═══ Data records ═══

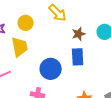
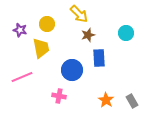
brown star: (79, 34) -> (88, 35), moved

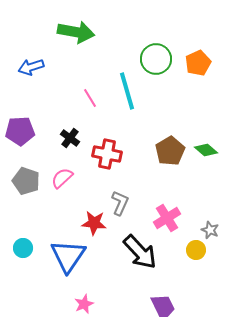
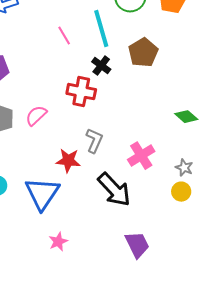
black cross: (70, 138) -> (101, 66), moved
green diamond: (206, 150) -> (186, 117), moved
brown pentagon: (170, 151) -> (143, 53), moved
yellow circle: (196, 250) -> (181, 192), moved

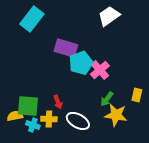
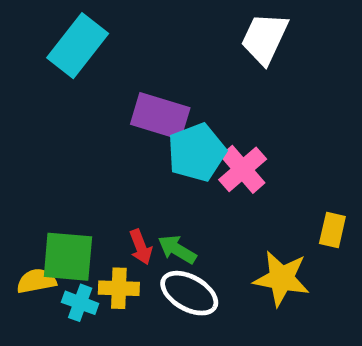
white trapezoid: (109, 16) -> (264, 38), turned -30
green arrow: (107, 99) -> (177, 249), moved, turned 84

═══
═══ Data records ═══

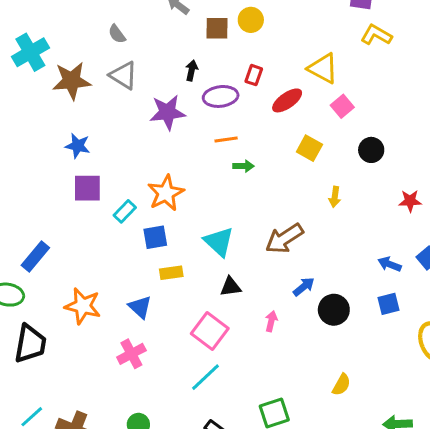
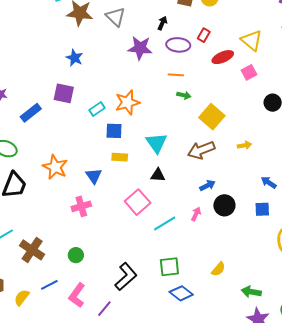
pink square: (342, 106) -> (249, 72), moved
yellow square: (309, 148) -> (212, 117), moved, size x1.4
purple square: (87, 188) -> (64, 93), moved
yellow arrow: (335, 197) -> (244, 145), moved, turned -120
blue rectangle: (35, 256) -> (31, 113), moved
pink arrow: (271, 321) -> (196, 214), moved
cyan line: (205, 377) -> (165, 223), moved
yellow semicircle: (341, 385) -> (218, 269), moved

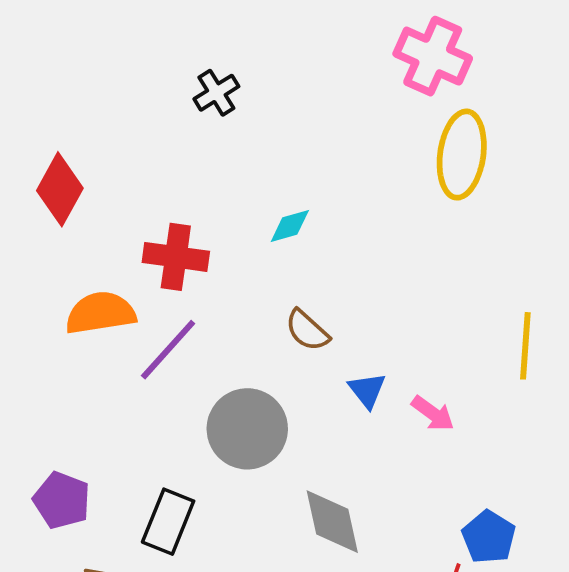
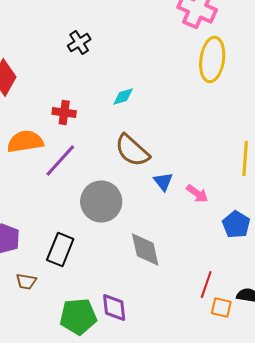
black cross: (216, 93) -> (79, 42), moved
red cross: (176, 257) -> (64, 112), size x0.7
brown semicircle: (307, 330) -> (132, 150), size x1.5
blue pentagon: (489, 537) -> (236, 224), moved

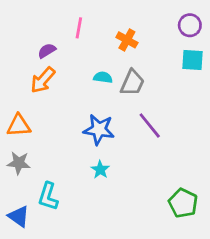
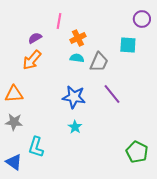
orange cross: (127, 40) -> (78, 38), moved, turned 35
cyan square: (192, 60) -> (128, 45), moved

═══
═══ Data records ═══

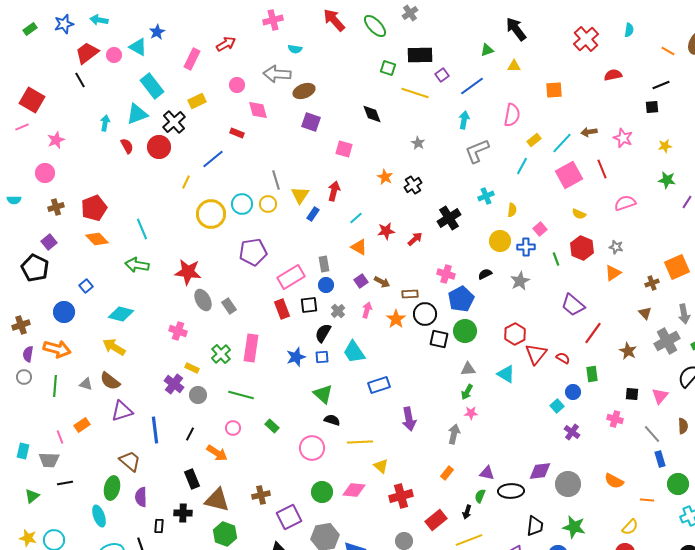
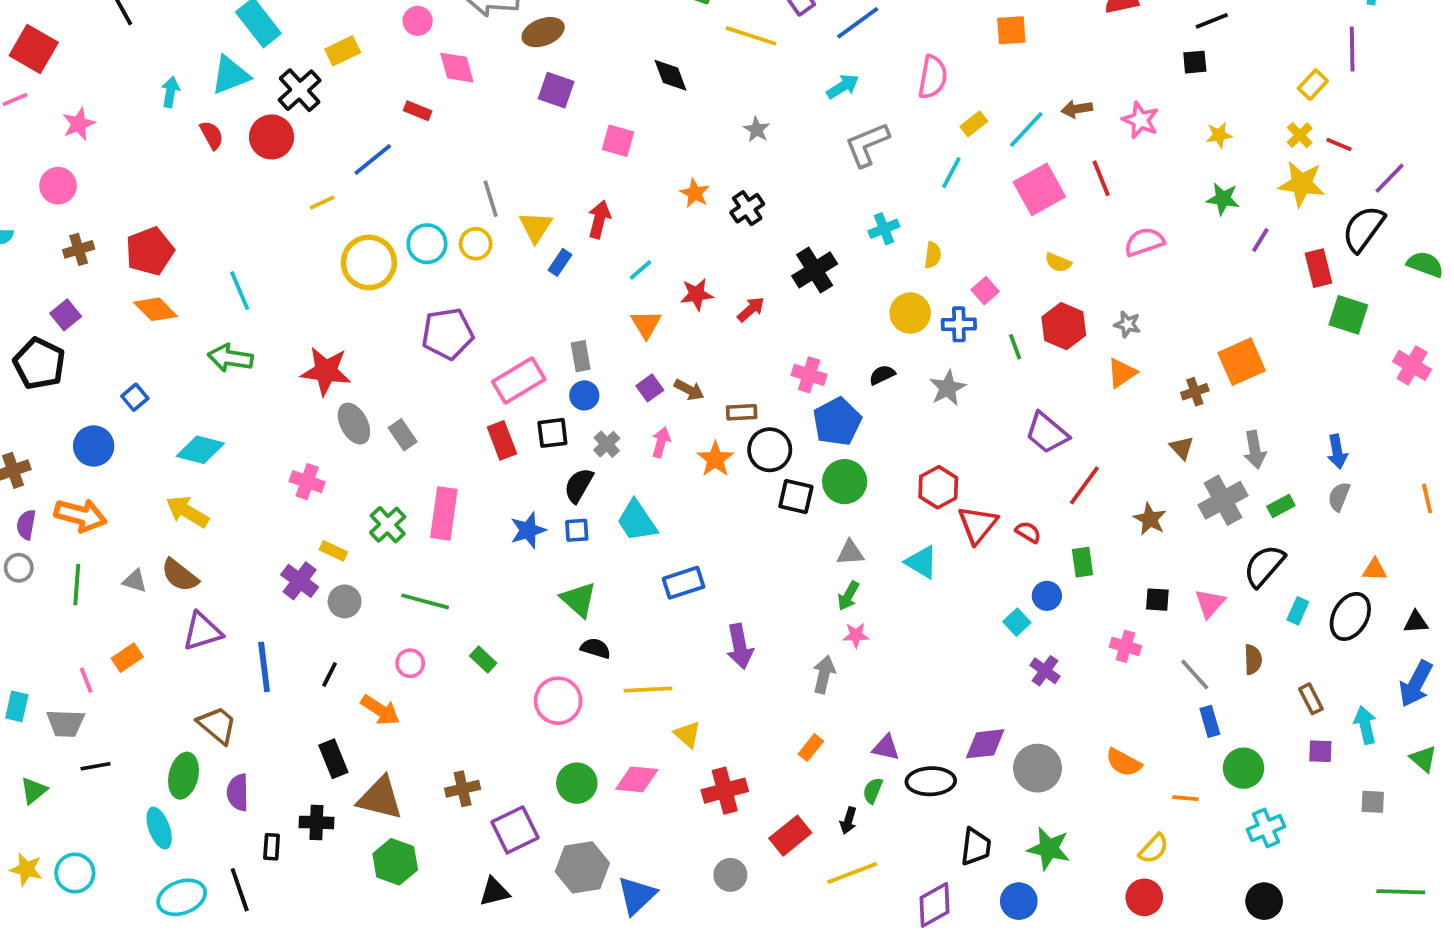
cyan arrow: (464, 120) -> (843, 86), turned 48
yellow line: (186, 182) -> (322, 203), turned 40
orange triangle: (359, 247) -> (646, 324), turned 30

═══

Repeat exactly the stretch of the listing above that starts with the line holding "black cross: (70, 138) -> (101, 66), moved" and finishes with the line holding "green arrow: (107, 99)", both included. Skip every picture.

#### [Response to the exercise]
black cross: (70, 138) -> (101, 66), moved
green diamond: (206, 150) -> (186, 117), moved
brown pentagon: (170, 151) -> (143, 53), moved
yellow circle: (196, 250) -> (181, 192), moved

white trapezoid: (109, 16) -> (264, 38), turned -30
green arrow: (107, 99) -> (177, 249), moved, turned 84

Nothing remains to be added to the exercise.